MATERIAL PROVIDED Block Start

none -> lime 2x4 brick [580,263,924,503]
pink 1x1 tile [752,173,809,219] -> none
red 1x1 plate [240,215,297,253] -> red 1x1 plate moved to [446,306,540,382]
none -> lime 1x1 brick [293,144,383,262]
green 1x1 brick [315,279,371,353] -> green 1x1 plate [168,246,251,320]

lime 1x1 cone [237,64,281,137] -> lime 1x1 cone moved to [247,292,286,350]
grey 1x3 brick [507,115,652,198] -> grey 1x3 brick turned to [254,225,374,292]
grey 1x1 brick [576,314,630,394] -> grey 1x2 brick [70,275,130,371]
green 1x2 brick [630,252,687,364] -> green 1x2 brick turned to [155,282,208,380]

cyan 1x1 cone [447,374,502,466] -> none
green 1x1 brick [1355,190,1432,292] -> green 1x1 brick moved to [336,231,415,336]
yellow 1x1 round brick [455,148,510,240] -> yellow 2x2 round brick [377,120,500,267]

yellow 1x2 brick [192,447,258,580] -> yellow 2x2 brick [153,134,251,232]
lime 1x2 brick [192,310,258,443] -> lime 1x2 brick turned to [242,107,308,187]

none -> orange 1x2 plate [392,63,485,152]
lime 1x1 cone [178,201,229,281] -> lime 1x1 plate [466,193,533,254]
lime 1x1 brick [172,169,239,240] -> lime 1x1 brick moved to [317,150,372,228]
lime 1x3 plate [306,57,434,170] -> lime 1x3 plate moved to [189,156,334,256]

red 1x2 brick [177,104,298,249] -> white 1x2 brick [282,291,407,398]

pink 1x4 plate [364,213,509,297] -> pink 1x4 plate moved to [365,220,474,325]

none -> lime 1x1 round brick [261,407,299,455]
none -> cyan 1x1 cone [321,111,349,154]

MATERIAL PROVIDED Block End

DIRECTIONS FOR THIS TASK:
Lines containing the word "turned": copy every one of them from the records above.

SOLUTION TO THIS TASK:
grey 1x3 brick [507,115,652,198] -> grey 1x3 brick turned to [254,225,374,292]
green 1x2 brick [630,252,687,364] -> green 1x2 brick turned to [155,282,208,380]
lime 1x2 brick [192,310,258,443] -> lime 1x2 brick turned to [242,107,308,187]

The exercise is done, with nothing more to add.